** Begin **
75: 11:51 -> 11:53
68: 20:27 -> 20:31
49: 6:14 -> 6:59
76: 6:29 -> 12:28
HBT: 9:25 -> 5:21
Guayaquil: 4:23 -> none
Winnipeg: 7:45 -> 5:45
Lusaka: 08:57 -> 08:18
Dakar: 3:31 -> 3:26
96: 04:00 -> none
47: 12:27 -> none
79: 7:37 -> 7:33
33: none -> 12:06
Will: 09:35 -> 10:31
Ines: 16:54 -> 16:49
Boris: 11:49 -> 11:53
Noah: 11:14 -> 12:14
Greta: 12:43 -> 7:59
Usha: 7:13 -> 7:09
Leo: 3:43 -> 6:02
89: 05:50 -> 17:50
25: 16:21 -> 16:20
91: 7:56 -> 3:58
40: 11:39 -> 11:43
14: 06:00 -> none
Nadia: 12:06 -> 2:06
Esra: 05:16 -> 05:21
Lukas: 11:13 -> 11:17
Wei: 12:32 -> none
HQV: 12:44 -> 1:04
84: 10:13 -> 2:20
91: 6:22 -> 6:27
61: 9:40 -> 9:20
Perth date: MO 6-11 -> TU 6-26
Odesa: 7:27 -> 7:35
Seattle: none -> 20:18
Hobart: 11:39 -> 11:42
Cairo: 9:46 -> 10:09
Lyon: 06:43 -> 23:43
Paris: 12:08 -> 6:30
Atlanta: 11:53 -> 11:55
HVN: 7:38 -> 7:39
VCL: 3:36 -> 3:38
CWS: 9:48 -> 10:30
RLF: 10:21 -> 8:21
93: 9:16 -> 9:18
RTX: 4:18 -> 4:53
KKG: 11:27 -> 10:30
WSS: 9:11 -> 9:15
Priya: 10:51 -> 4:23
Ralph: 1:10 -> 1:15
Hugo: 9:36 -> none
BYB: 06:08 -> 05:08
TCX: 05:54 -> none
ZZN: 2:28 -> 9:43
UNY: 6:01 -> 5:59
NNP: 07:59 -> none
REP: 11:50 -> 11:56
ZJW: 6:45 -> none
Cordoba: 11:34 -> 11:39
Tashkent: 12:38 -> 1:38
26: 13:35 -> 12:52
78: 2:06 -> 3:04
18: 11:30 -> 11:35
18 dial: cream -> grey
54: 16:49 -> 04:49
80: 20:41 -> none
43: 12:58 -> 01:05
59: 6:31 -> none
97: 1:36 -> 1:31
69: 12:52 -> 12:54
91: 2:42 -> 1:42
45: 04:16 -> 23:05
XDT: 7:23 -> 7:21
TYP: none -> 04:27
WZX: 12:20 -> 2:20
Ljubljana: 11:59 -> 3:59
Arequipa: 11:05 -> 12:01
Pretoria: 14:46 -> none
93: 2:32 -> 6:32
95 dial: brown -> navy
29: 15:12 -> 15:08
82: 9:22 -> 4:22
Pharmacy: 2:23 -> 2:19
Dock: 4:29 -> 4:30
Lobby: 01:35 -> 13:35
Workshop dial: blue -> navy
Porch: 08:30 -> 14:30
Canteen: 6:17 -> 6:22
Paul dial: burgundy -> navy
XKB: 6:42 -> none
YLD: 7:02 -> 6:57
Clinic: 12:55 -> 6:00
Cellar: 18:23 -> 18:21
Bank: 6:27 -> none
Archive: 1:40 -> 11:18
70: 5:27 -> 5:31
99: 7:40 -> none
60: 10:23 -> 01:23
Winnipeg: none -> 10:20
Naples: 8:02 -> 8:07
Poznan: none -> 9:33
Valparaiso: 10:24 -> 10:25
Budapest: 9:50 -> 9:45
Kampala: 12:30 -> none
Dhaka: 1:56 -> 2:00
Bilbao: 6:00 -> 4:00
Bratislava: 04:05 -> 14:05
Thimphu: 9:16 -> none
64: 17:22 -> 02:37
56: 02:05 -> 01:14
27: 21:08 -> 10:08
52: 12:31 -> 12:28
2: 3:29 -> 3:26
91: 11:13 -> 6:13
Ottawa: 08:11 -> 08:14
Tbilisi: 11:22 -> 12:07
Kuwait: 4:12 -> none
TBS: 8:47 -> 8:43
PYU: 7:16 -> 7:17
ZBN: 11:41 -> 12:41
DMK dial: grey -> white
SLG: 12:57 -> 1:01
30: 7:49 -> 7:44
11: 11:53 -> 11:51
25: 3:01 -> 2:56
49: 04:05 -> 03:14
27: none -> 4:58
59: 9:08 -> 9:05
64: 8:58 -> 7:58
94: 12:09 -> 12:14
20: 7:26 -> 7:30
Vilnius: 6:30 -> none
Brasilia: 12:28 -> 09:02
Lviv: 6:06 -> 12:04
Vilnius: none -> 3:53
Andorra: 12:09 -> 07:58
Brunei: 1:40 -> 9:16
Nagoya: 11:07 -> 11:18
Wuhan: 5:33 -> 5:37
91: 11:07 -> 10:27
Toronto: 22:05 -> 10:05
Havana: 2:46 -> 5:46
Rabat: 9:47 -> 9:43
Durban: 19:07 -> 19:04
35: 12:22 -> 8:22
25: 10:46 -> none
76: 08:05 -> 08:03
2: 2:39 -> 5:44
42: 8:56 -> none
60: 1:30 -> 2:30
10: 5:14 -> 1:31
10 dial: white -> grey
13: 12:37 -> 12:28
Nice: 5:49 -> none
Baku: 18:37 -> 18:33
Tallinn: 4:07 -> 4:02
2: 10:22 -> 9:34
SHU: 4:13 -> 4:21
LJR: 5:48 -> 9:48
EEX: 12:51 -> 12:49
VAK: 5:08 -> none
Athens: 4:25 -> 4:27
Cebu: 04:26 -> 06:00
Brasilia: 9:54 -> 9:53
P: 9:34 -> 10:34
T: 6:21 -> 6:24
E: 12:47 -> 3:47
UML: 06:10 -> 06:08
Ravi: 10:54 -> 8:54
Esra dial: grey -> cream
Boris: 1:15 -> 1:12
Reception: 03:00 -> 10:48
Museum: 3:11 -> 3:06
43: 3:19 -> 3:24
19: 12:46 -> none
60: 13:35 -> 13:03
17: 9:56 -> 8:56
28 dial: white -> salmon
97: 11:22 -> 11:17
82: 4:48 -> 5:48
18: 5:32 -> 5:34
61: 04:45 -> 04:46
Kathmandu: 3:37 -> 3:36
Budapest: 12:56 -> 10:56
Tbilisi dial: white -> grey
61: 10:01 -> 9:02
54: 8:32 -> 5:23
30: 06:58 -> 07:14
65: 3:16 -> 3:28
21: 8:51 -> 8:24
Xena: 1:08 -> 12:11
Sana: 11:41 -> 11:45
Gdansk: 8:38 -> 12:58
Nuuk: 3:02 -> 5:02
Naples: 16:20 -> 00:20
** End **
#### [TASK REQUIREMENTS]
Retype every line of the data above, character for character, without changing, adding, or dropping anything.

#### [OUTPUT FOR THIS TASK]
75: 11:51 -> 11:53
68: 20:27 -> 20:31
49: 6:14 -> 6:59
76: 6:29 -> 12:28
HBT: 9:25 -> 5:21
Guayaquil: 4:23 -> none
Winnipeg: 7:45 -> 5:45
Lusaka: 08:57 -> 08:18
Dakar: 3:31 -> 3:26
96: 04:00 -> none
47: 12:27 -> none
79: 7:37 -> 7:33
33: none -> 12:06
Will: 09:35 -> 10:31
Ines: 16:54 -> 16:49
Boris: 11:49 -> 11:53
Noah: 11:14 -> 12:14
Greta: 12:43 -> 7:59
Usha: 7:13 -> 7:09
Leo: 3:43 -> 6:02
89: 05:50 -> 17:50
25: 16:21 -> 16:20
91: 7:56 -> 3:58
40: 11:39 -> 11:43
14: 06:00 -> none
Nadia: 12:06 -> 2:06
Esra: 05:16 -> 05:21
Lukas: 11:13 -> 11:17
Wei: 12:32 -> none
HQV: 12:44 -> 1:04
84: 10:13 -> 2:20
91: 6:22 -> 6:27
61: 9:40 -> 9:20
Perth date: MO 6-11 -> TU 6-26
Odesa: 7:27 -> 7:35
Seattle: none -> 20:18
Hobart: 11:39 -> 11:42
Cairo: 9:46 -> 10:09
Lyon: 06:43 -> 23:43
Paris: 12:08 -> 6:30
Atlanta: 11:53 -> 11:55
HVN: 7:38 -> 7:39
VCL: 3:36 -> 3:38
CWS: 9:48 -> 10:30
RLF: 10:21 -> 8:21
93: 9:16 -> 9:18
RTX: 4:18 -> 4:53
KKG: 11:27 -> 10:30
WSS: 9:11 -> 9:15
Priya: 10:51 -> 4:23
Ralph: 1:10 -> 1:15
Hugo: 9:36 -> none
BYB: 06:08 -> 05:08
TCX: 05:54 -> none
ZZN: 2:28 -> 9:43
UNY: 6:01 -> 5:59
NNP: 07:59 -> none
REP: 11:50 -> 11:56
ZJW: 6:45 -> none
Cordoba: 11:34 -> 11:39
Tashkent: 12:38 -> 1:38
26: 13:35 -> 12:52
78: 2:06 -> 3:04
18: 11:30 -> 11:35
18 dial: cream -> grey
54: 16:49 -> 04:49
80: 20:41 -> none
43: 12:58 -> 01:05
59: 6:31 -> none
97: 1:36 -> 1:31
69: 12:52 -> 12:54
91: 2:42 -> 1:42
45: 04:16 -> 23:05
XDT: 7:23 -> 7:21
TYP: none -> 04:27
WZX: 12:20 -> 2:20
Ljubljana: 11:59 -> 3:59
Arequipa: 11:05 -> 12:01
Pretoria: 14:46 -> none
93: 2:32 -> 6:32
95 dial: brown -> navy
29: 15:12 -> 15:08
82: 9:22 -> 4:22
Pharmacy: 2:23 -> 2:19
Dock: 4:29 -> 4:30
Lobby: 01:35 -> 13:35
Workshop dial: blue -> navy
Porch: 08:30 -> 14:30
Canteen: 6:17 -> 6:22
Paul dial: burgundy -> navy
XKB: 6:42 -> none
YLD: 7:02 -> 6:57
Clinic: 12:55 -> 6:00
Cellar: 18:23 -> 18:21
Bank: 6:27 -> none
Archive: 1:40 -> 11:18
70: 5:27 -> 5:31
99: 7:40 -> none
60: 10:23 -> 01:23
Winnipeg: none -> 10:20
Naples: 8:02 -> 8:07
Poznan: none -> 9:33
Valparaiso: 10:24 -> 10:25
Budapest: 9:50 -> 9:45
Kampala: 12:30 -> none
Dhaka: 1:56 -> 2:00
Bilbao: 6:00 -> 4:00
Bratislava: 04:05 -> 14:05
Thimphu: 9:16 -> none
64: 17:22 -> 02:37
56: 02:05 -> 01:14
27: 21:08 -> 10:08
52: 12:31 -> 12:28
2: 3:29 -> 3:26
91: 11:13 -> 6:13
Ottawa: 08:11 -> 08:14
Tbilisi: 11:22 -> 12:07
Kuwait: 4:12 -> none
TBS: 8:47 -> 8:43
PYU: 7:16 -> 7:17
ZBN: 11:41 -> 12:41
DMK dial: grey -> white
SLG: 12:57 -> 1:01
30: 7:49 -> 7:44
11: 11:53 -> 11:51
25: 3:01 -> 2:56
49: 04:05 -> 03:14
27: none -> 4:58
59: 9:08 -> 9:05
64: 8:58 -> 7:58
94: 12:09 -> 12:14
20: 7:26 -> 7:30
Vilnius: 6:30 -> none
Brasilia: 12:28 -> 09:02
Lviv: 6:06 -> 12:04
Vilnius: none -> 3:53
Andorra: 12:09 -> 07:58
Brunei: 1:40 -> 9:16
Nagoya: 11:07 -> 11:18
Wuhan: 5:33 -> 5:37
91: 11:07 -> 10:27
Toronto: 22:05 -> 10:05
Havana: 2:46 -> 5:46
Rabat: 9:47 -> 9:43
Durban: 19:07 -> 19:04
35: 12:22 -> 8:22
25: 10:46 -> none
76: 08:05 -> 08:03
2: 2:39 -> 5:44
42: 8:56 -> none
60: 1:30 -> 2:30
10: 5:14 -> 1:31
10 dial: white -> grey
13: 12:37 -> 12:28
Nice: 5:49 -> none
Baku: 18:37 -> 18:33
Tallinn: 4:07 -> 4:02
2: 10:22 -> 9:34
SHU: 4:13 -> 4:21
LJR: 5:48 -> 9:48
EEX: 12:51 -> 12:49
VAK: 5:08 -> none
Athens: 4:25 -> 4:27
Cebu: 04:26 -> 06:00
Brasilia: 9:54 -> 9:53
P: 9:34 -> 10:34
T: 6:21 -> 6:24
E: 12:47 -> 3:47
UML: 06:10 -> 06:08
Ravi: 10:54 -> 8:54
Esra dial: grey -> cream
Boris: 1:15 -> 1:12
Reception: 03:00 -> 10:48
Museum: 3:11 -> 3:06
43: 3:19 -> 3:24
19: 12:46 -> none
60: 13:35 -> 13:03
17: 9:56 -> 8:56
28 dial: white -> salmon
97: 11:22 -> 11:17
82: 4:48 -> 5:48
18: 5:32 -> 5:34
61: 04:45 -> 04:46
Kathmandu: 3:37 -> 3:36
Budapest: 12:56 -> 10:56
Tbilisi dial: white -> grey
61: 10:01 -> 9:02
54: 8:32 -> 5:23
30: 06:58 -> 07:14
65: 3:16 -> 3:28
21: 8:51 -> 8:24
Xena: 1:08 -> 12:11
Sana: 11:41 -> 11:45
Gdansk: 8:38 -> 12:58
Nuuk: 3:02 -> 5:02
Naples: 16:20 -> 00:20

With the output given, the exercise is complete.